◆ THE TASK:
An exact copy of the data is required. No picture may appear in it.

◆ SOURCE DATA:
┄┄┄┄┄┄┄┄┄┄┄┄┄┄┄┄┄┄┄┄

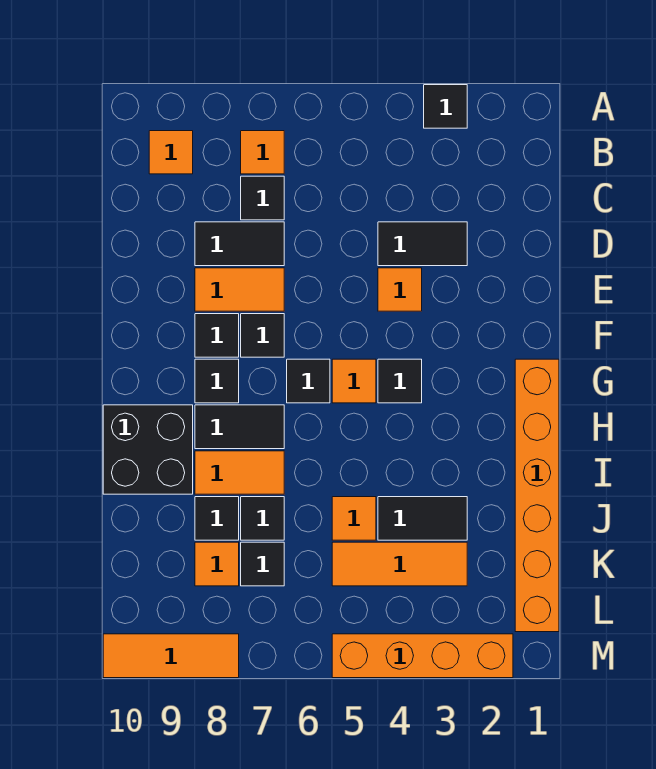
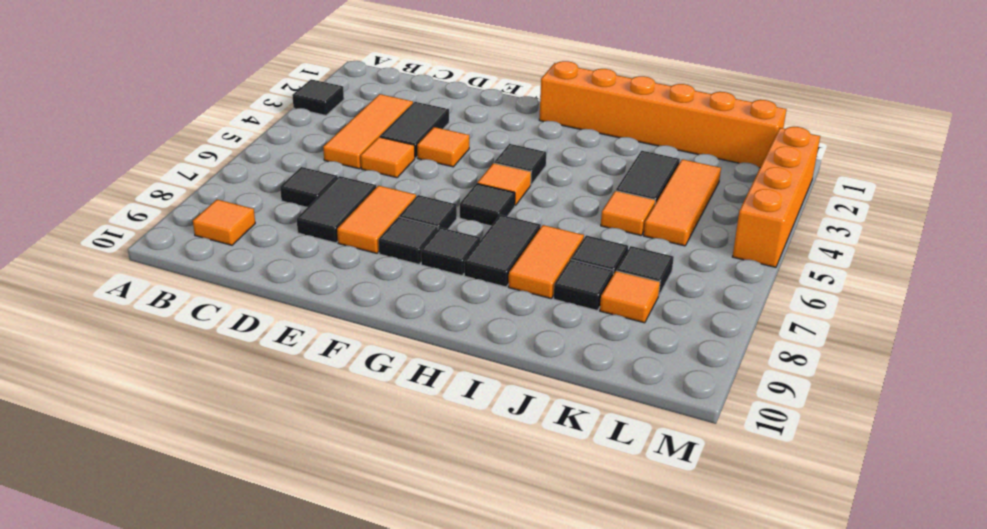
orange tile B7 level 1 -> orange tile D5 level 1
black brick H9:I10 level 1 -> none
orange tile M8:M10 level 1 -> orange tile C3:C5 level 1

┄┄┄┄┄┄┄┄┄┄┄┄┄┄┄┄┄┄┄┄

◆ EXERCISE ANSWER:
orange tile B7 level 1 -> orange tile D5 level 1
black brick H9:I10 level 1 -> none
orange tile M8:M10 level 1 -> orange tile C3:C5 level 1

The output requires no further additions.